**Scene image comparisons**
------------

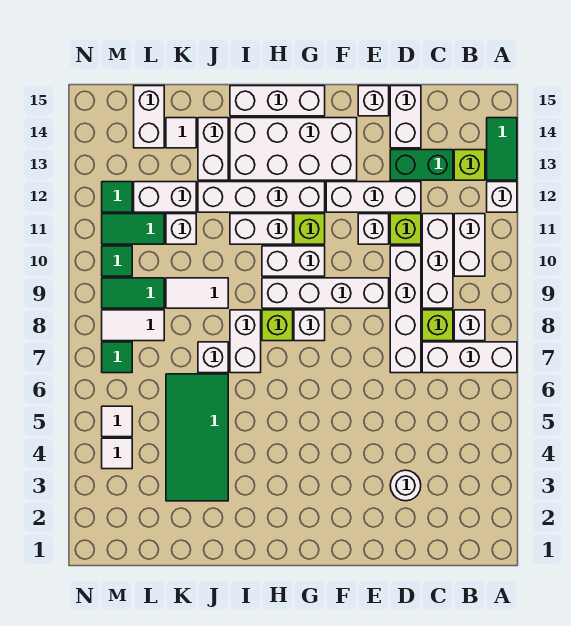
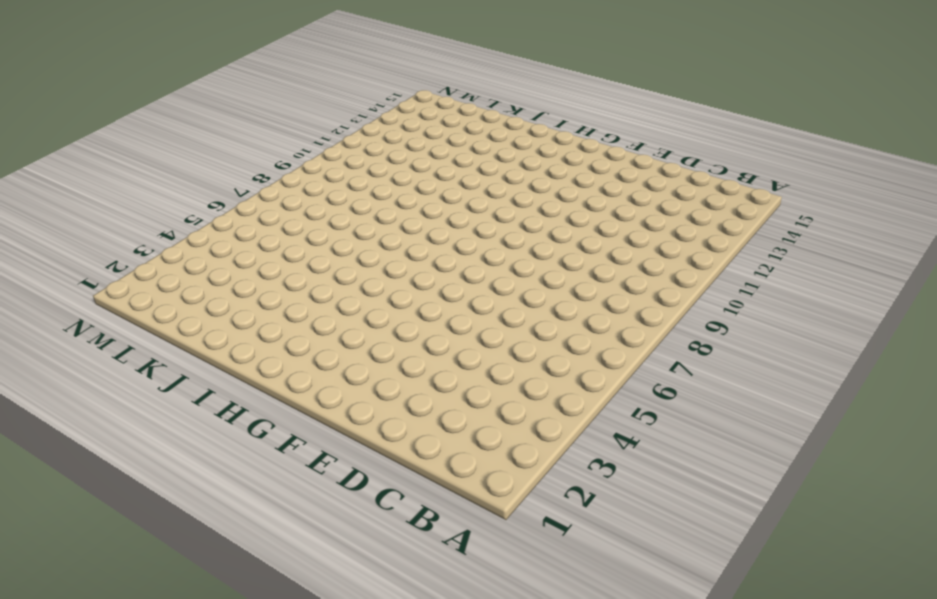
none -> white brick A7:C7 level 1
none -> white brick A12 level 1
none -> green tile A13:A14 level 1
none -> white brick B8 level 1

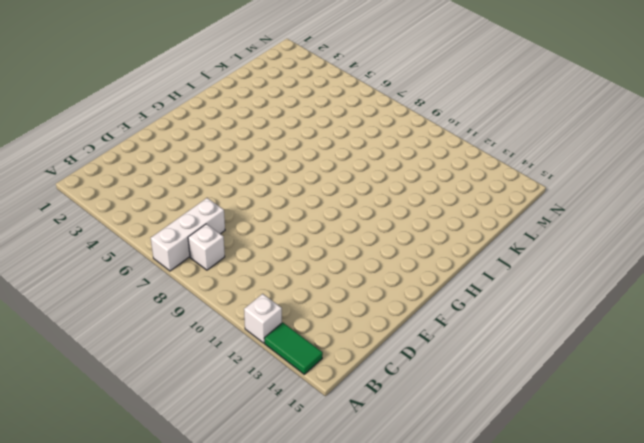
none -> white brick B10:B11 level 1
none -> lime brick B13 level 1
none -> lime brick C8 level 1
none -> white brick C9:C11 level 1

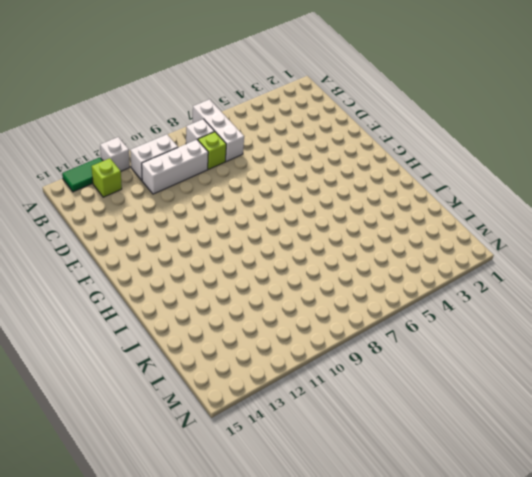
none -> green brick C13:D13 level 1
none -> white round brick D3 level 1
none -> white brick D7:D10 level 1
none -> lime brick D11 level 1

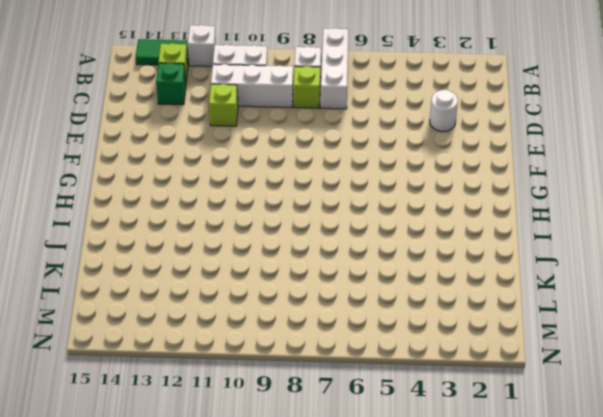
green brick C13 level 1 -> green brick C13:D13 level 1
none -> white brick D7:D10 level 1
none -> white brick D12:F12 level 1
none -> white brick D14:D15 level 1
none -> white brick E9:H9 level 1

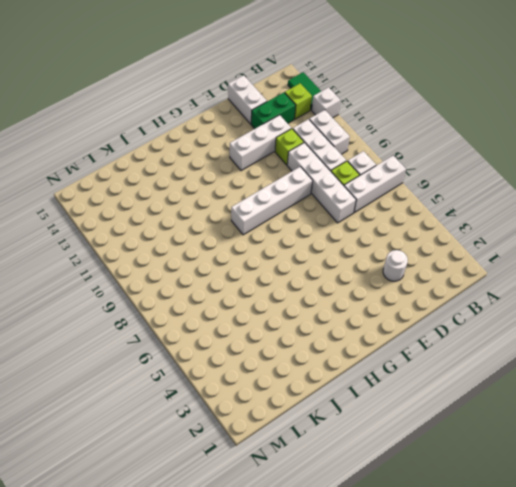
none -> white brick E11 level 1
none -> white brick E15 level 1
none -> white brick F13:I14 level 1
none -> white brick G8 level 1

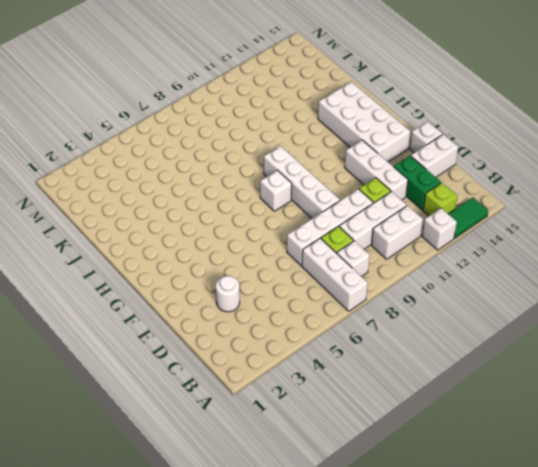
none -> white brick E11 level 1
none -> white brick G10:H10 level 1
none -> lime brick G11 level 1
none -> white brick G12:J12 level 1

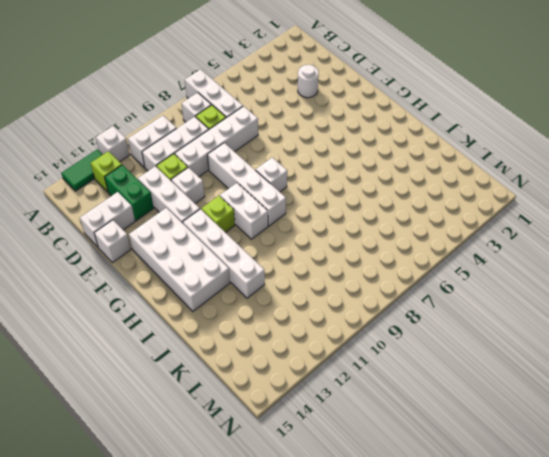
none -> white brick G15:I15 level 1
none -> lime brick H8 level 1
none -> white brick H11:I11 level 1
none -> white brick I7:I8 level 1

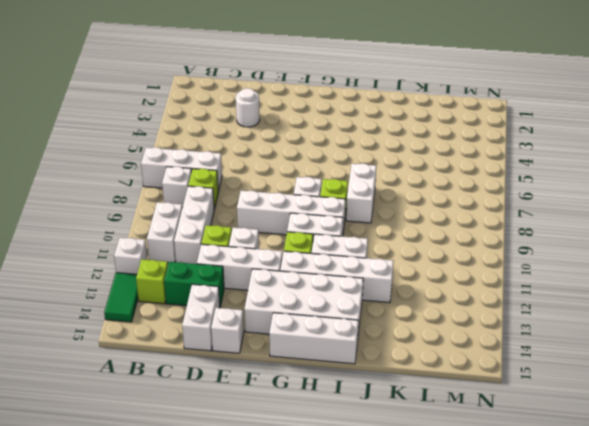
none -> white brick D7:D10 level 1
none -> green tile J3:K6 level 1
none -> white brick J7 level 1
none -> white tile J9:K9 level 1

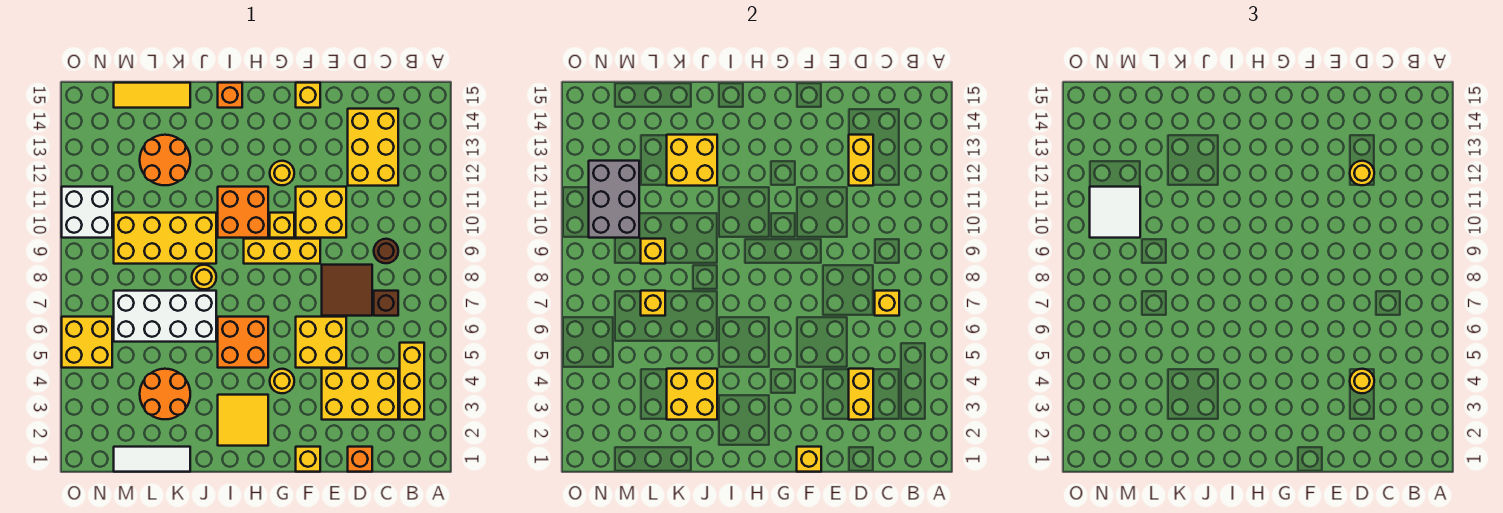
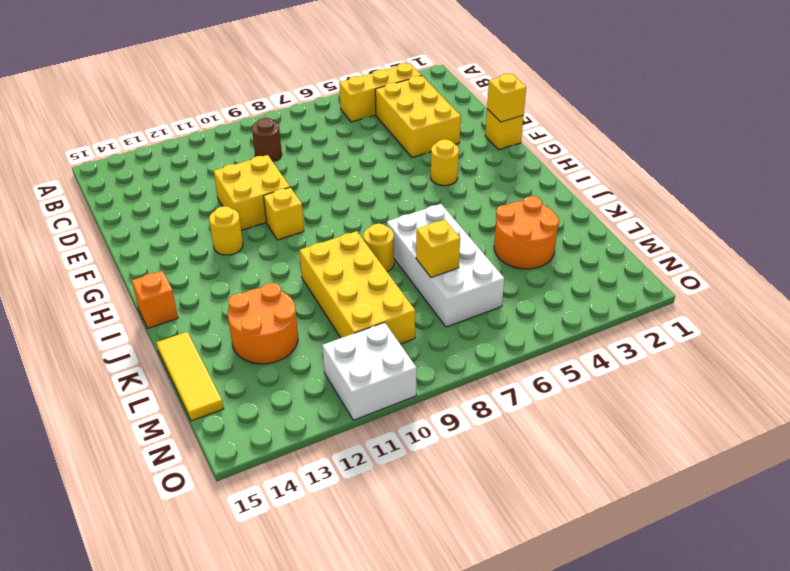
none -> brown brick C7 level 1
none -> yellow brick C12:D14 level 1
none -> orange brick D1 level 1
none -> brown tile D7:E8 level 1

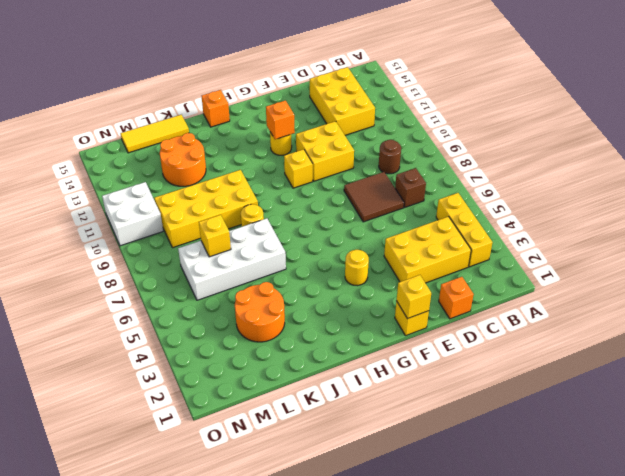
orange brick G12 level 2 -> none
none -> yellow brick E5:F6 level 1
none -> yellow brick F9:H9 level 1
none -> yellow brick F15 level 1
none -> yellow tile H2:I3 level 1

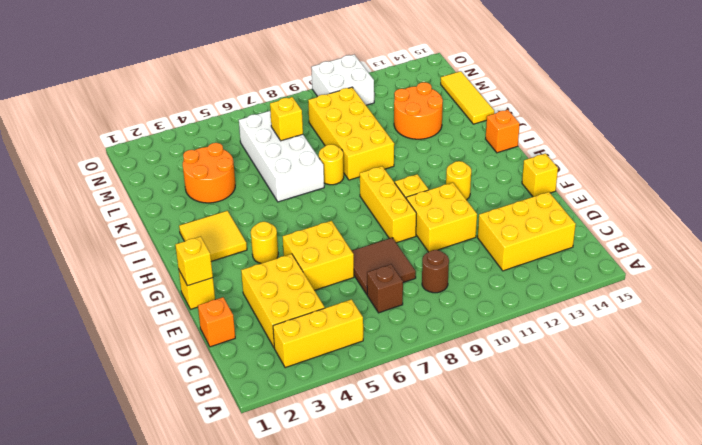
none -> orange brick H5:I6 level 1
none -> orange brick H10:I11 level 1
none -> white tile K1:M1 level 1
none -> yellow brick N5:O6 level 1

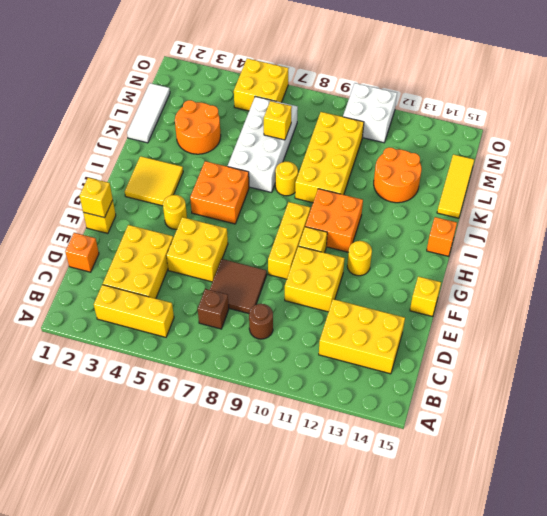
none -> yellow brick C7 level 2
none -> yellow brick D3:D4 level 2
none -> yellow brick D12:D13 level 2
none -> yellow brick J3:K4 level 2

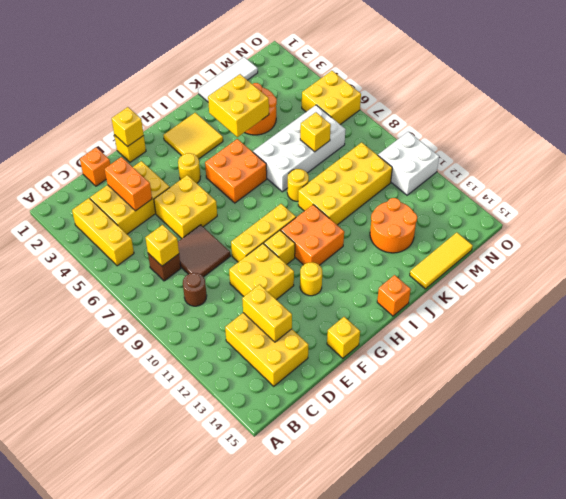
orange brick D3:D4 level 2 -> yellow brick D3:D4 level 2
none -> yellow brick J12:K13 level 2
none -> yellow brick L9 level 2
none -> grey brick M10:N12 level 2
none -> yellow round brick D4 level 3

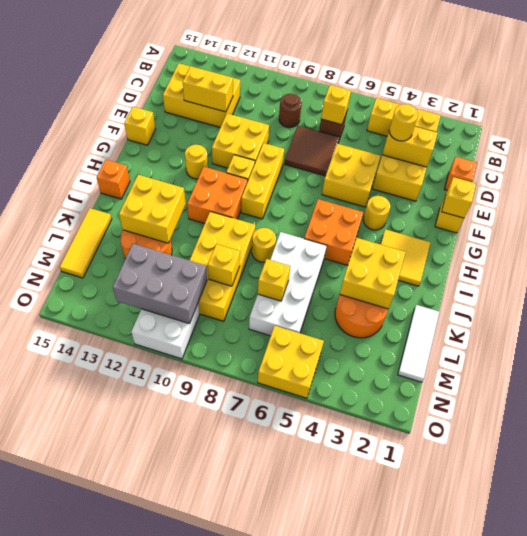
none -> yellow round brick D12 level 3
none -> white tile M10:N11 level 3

------------

**Task to complete**
If an entry holds a picture, skip the picture and print the rest of the data exactly.

**Task result**
none -> white brick A7:C7 level 1
none -> white brick A12 level 1
none -> green tile A13:A14 level 1
none -> white brick B8 level 1

none -> white brick B10:B11 level 1
none -> lime brick B13 level 1
none -> lime brick C8 level 1
none -> white brick C9:C11 level 1

none -> green brick C13:D13 level 1
none -> white round brick D3 level 1
none -> white brick D7:D10 level 1
none -> lime brick D11 level 1

green brick C13 level 1 -> green brick C13:D13 level 1
none -> white brick D7:D10 level 1
none -> white brick D12:F12 level 1
none -> white brick D14:D15 level 1
none -> white brick E9:H9 level 1

none -> white brick E11 level 1
none -> white brick E15 level 1
none -> white brick F13:I14 level 1
none -> white brick G8 level 1

none -> white brick E11 level 1
none -> white brick G10:H10 level 1
none -> lime brick G11 level 1
none -> white brick G12:J12 level 1

none -> white brick G15:I15 level 1
none -> lime brick H8 level 1
none -> white brick H11:I11 level 1
none -> white brick I7:I8 level 1

none -> white brick D7:D10 level 1
none -> green tile J3:K6 level 1
none -> white brick J7 level 1
none -> white tile J9:K9 level 1

none -> brown brick C7 level 1
none -> yellow brick C12:D14 level 1
none -> orange brick D1 level 1
none -> brown tile D7:E8 level 1

orange brick G12 level 2 -> none
none -> yellow brick E5:F6 level 1
none -> yellow brick F9:H9 level 1
none -> yellow brick F15 level 1
none -> yellow tile H2:I3 level 1

none -> orange brick H5:I6 level 1
none -> orange brick H10:I11 level 1
none -> white tile K1:M1 level 1
none -> yellow brick N5:O6 level 1

none -> yellow brick C7 level 2
none -> yellow brick D3:D4 level 2
none -> yellow brick D12:D13 level 2
none -> yellow brick J3:K4 level 2

orange brick D3:D4 level 2 -> yellow brick D3:D4 level 2
none -> yellow brick J12:K13 level 2
none -> yellow brick L9 level 2
none -> grey brick M10:N12 level 2
none -> yellow round brick D4 level 3

none -> yellow round brick D12 level 3
none -> white tile M10:N11 level 3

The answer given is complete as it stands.